*Task statement*: List every line in the records below that contains the string "shortInstrumentName", matching case exactly.

*Task inputs*:
++++++

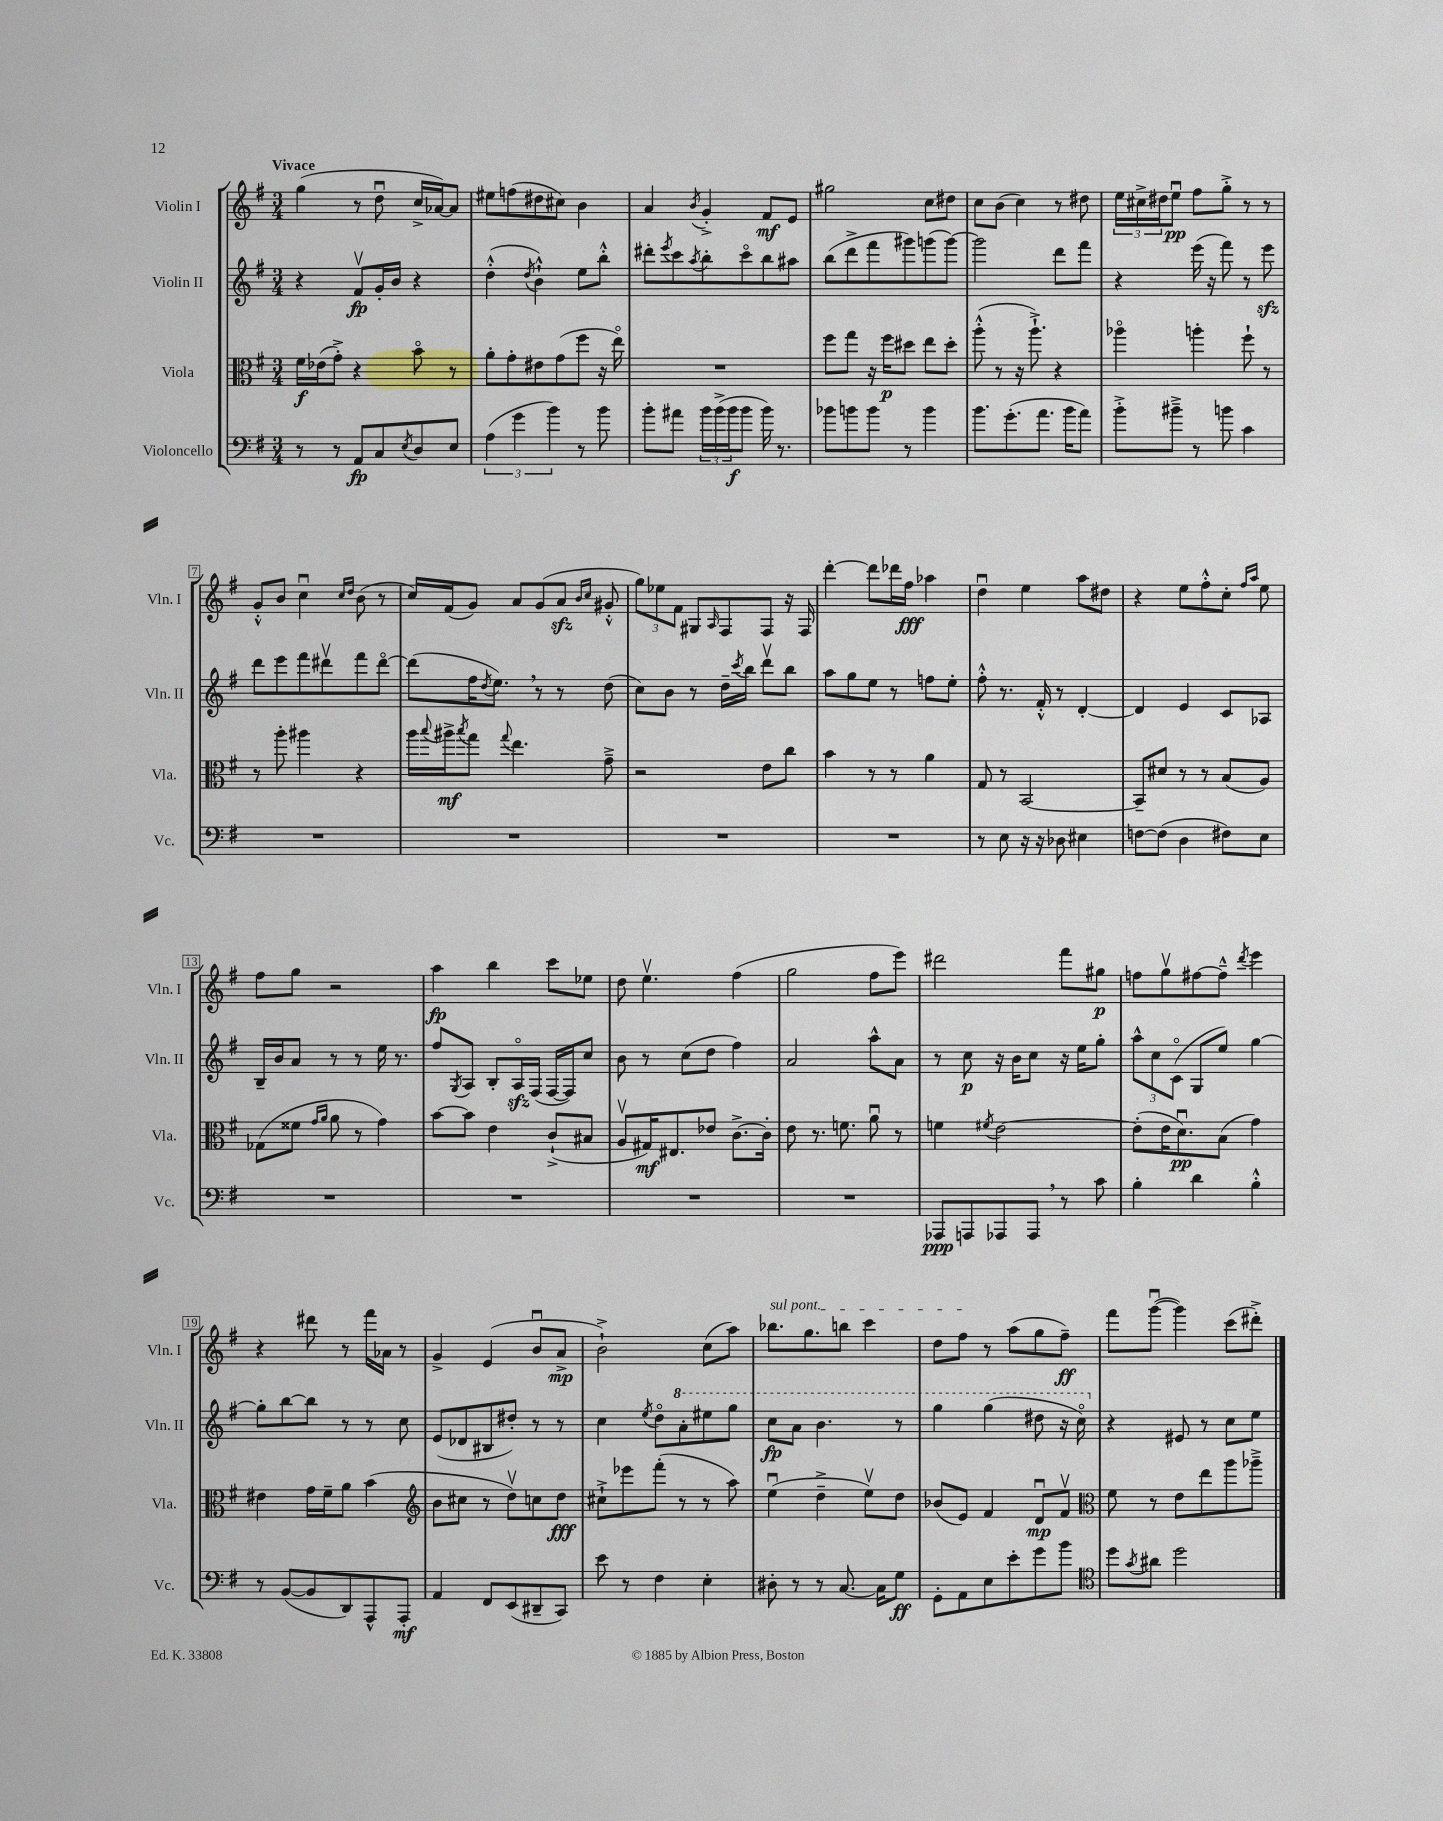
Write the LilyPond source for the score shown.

<<
\new StaffGroup <<
\new Staff = "s0" \with { instrumentName = "Violin I" shortInstrumentName = "Vln. I" } {
    \clef treble \key g \major \numericTimeSignature \time 3/4 \tempo "Vivace"
    g''4( r8 d''8\downbow c''16-> aes'16~) aes'8 |
    eis''8 f''8( dis''8 cis''8) b'4 |
    a'4 \acciaccatura { b'8 } g'4-.-> fis'8\mf e'8 |
    gis''2 c''8 dis''8 |
    c''8 b'8( c''4) r8 dis''8 |
    \tuplet 3/2 { e''16 cis''16-> dis''16 } e''8\downbow\pp fis''8 g''8-.-> r8 r8 |
    g'8-.-^ b'8 c''4\downbow \grace { c''16 d''16 } b'8( r8 |
    c''16) fis'16( g'8) a'8 g'8( a'8\sfz \grace { b'16 c''16 } gis'8-.-^ |
    \tuplet 3/2 { g''8) ees''8 fis'8 } gis8 \grace { a16 } fis8 fis8 r16 fis16 |
    d'''4~-. d'''8 des'''16 fis''16\fff aes''4 |
    d''4\downbow e''4 a''8 dis''8 |
    r4 e''8 fis''8-.-^ c''8-. \grace { fis''16 a''16 } e''8 |
    fis''8 g''8 r2 |
    a''4\fp b''4 c'''8 ees''8 |
    d''8 e''4.\upbow fis''4( |
    g''2 fis''8 e'''8) |
    dis'''2 fis'''8 gis''8\p |
    f''8 g''8\upbow fis''8~ fis''8---^ \acciaccatura { d'''8 } e'''4 |
    r4 dis'''8 r8 fis'''16 aes'16 r8 |
    g'4-> e'4( b'8\downbow a'8->\mp |
    b'2-!->) c''8( a''8) |
    \once \override TextSpanner.bound-details.left.text = \markup { \italic "sul pont." } bes''8.\startTextSpan g''8. b''8 c'''4 |
    d''8 fis''8\stopTextSpan r8 a''8( g''8 fis''8--\ff) |
    fis'''8 g'''8~\downbow( g'''4) c'''8( dis'''8-.->) \bar "|." |
}
\new Staff = "s1" \with { instrumentName = "Violin II" shortInstrumentName = "Vln. II" } {
    \clef treble \key g \major \numericTimeSignature \time 3/4
    r4 fis'8\upbow\fp g'16-. b'16 r4 |
    d''4-.-^( \acciaccatura { d''8 } b'4-!-^) e''8 b''8-.-^ |
    dis'''8-. \acciaccatura { e'''8 } c'''8 \acciaccatura { a''8 } b''8-. c'''8\flageolet b''8 ais''8 |
    b''8( d'''8-> fis'''8 gis'''8) g'''8( g'''8~) |
    g'''2 d'''8 fis'''8 |
    r4 e'''16( r16 fis'''8) r8 e'''8\sfz |
    d'''8 e'''8 fis'''8 dis'''8\upbow fis'''8 dis'''8~\flageolet |
    dis'''8( fis''16 \acciaccatura { d''8 } e''8.) \breathe r8 r8 d''8( |
    c''8) b'8 r8 d''16-- \acciaccatura { c'''8 } b''16 d'''8\upbow b''8 |
    a''8 g''8 e''8 r8 f''8 e''8-. |
    fis''8-.-^ r8. fis'16-.-^ r8 d'4~-. |
    d'4 e'4 c'8 aes8 |
    b16-- b'16 a'8 r8 r8 e''16 r8. |
    fis''8 \acciaccatura { g8 } a8 b8-. a16\flageolet\sfz fis16( fis16~ fis16) c''8 |
    b'8 r8 c''8( d''8 fis''4) |
    a'2 a''8-^ a'8 |
    r8 c''8\p r16 b'16 c''8 r16 e''16 g''8-. |
    \tuplet 3/2 { a''8-^ c''8 c'8\flageolet( } g8 e''8) g''4~ |
    g''8-. b''8~ b''8 r8 r8 c''8 |
    e'8( des'8 bis8 dis''8-.) r8 r8 |
    c''4 \acciaccatura { e''8 } d''8\flageolet \ottava #1 a''8-. eis'''8 g'''8 |
    c'''8\fp a''8 b''4. r8 |
    g'''4 g'''4( dis'''8 r16 c'''16\flageolet) \ottava #0 |
    r4 eis'8 r8 c''8 e''8 \bar "|." |
}
\new Staff = "s2" \with { instrumentName = "Viola" shortInstrumentName = "Vla." } {
    \clef alto \key g \major \numericTimeSignature \time 3/4
    fis'16\f ees'16( g'8-.->) r4 b'8\flageolet r8 |
    a'8-. g'8-. eis'8 g'8( fis''8 r16 e''16\flageolet) |
    R2. |
    fis''8 g''8 r16 fis''16\p dis''8 e''8 dis''8-. |
    a''8-.-^( r8 r16 a''8.-!->) r4 |
    aes''4\flageolet a''4-. fis''8-! r8 |
    r8 a''8-. ais''4 r4 |
    a''16 \appoggiatura { b''8 } ais''16->\mf \acciaccatura { b''8 } g''8 \appoggiatura { g''8 } e''4. g'8---> |
    r2 e'8 c''8 |
    b'4 r8 r8 a'4 |
    g8 r8 b,2~ |
    b,8-- dis'8 r8 r8 b8( a8) |
    ges8( fisis'8 \grace { g'16 a'16 } a'8 r8 g'4) |
    b'8~ b'8 e'4 c'8-!->( bis8 |
    a8\upbow gis16\mf) eis8. ees'8 c'8.~-> c'16-. |
    e'8 r8. f'8. a'8\downbow r8 |
    f'4 \acciaccatura { fis'8 } e'2~ |
    e'8-.( e'16 d'8.\downbow\pp) b8( g'4) |
    eis'4 g'16 fis'16-- a'8 b'4( |
    \clef treble b'8 cis''8 r8 d''8\upbow) c''8 d''8\fff |
    cis''8-!-> ees'''8 fis'''8-.( r8 r8 a''8) |
    e''4\downbow( d''4---> e''8\upbow) d''8 |
    bes'8( e'8) fis'4 d'8\downbow\mp fis'8\upbow |
    \clef alto fis'8 r8 e'8 e''8 a''8 aes''8---> \bar "|." |
}
\new Staff = "s3" \with { instrumentName = "Violoncello" shortInstrumentName = "Vc." } {
    \clef bass \key g \major \numericTimeSignature \time 3/4
    r8 r8 a,8\fp c8 \acciaccatura { e8 } d8 e8 |
    \tuplet 3/2 { a4( g'4 b'4) } r8 b'8 |
    b'8-. ais'8 \tuplet 3/2 { b'16 b'16->( b'16\f } b'8 b'16) r8. |
    bes'8 b'8 b'8 r8 b'4 |
    b'8. g'8.-.( a'8. b'16 a'8) |
    b'8-.-> bis'8---> r8 b'8 c'4 |
    R2. |
    R2. |
    R2. |
    R2. |
    r8 e8 r16 r16 des8 eis4 |
    f8~ f8( d4 fis8) e8 |
    R2. |
    R2. |
    R2. |
    R2. |
    aes,,8\ppp a,,8 aes,,8 aes,,8 \breathe r8 c'8 |
    b4-. d'4 b4-.-^ |
    r8 b,8~( b,8 d,8) a,,8-^ a,,8-.\mf |
    a,4 fis,8 e,8( dis,8-- c,8) |
    e'8 r8 fis4 e4-. |
    dis8-. r8 r8 c8.~ c16 g8\ff |
    g,8-. a,8 e8 e'8-. g'8 b'8 |
    \clef tenor d''8 \acciaccatura { g'8 } ais'8 d''2 \bar "|." |
}
>>
>>
\layout { \context { \Score \override BarNumber.stencil = #(make-stencil-boxer 0.1 0.3 ly:text-interface::print) } }
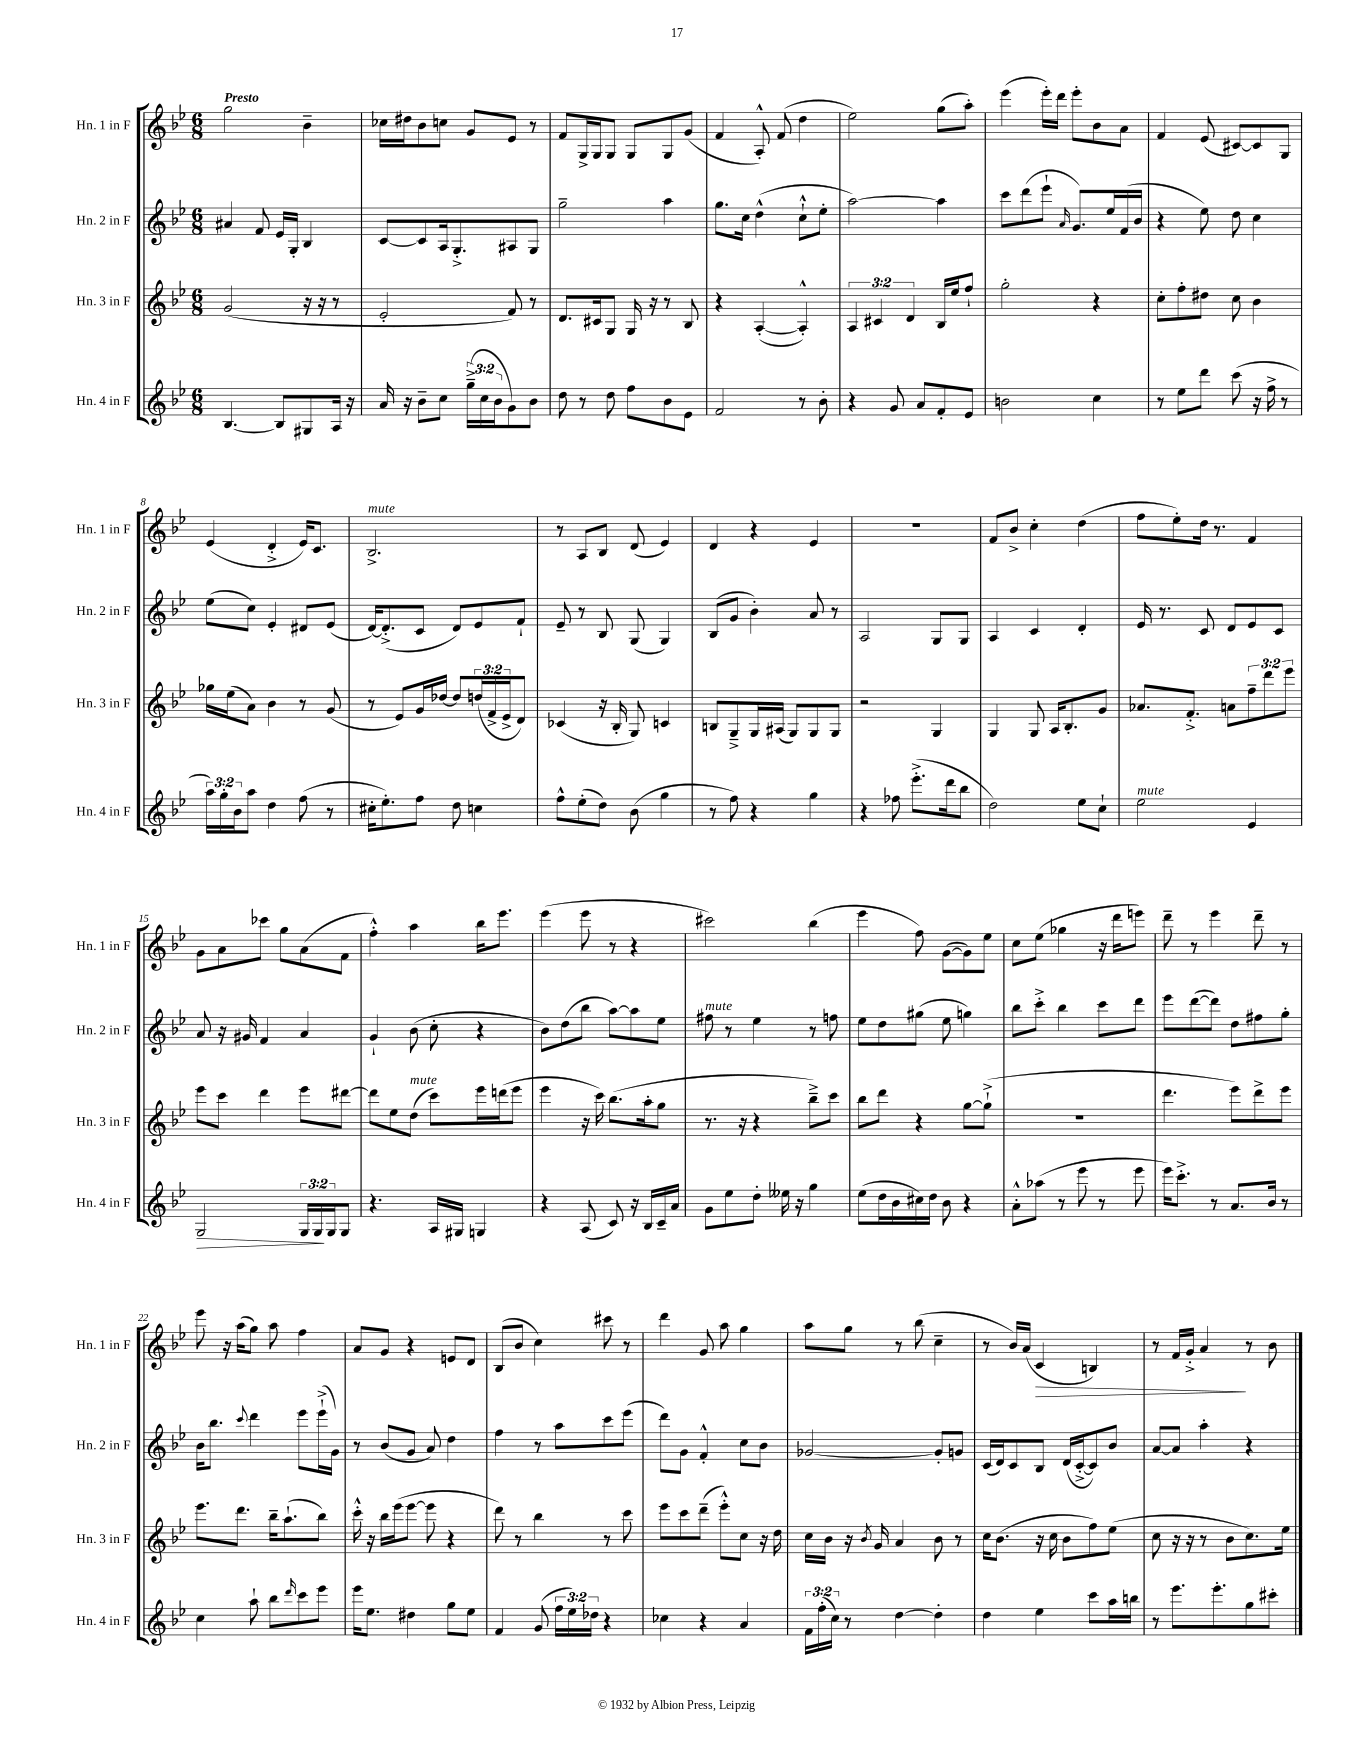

++++++

*Right answer*:
\new Staff = "s0" \with { instrumentName = "Violin I" shortInstrumentName = "Vln. I" } {
\new Staff = "s1" \with { instrumentName = "Violin II" shortInstrumentName = "Vln. II" } {
\new Staff = "s2" \with { instrumentName = "Viola" shortInstrumentName = "Vla." } {
\new Staff = "s3" \with { instrumentName = "Violoncello" shortInstrumentName = "Vc." } {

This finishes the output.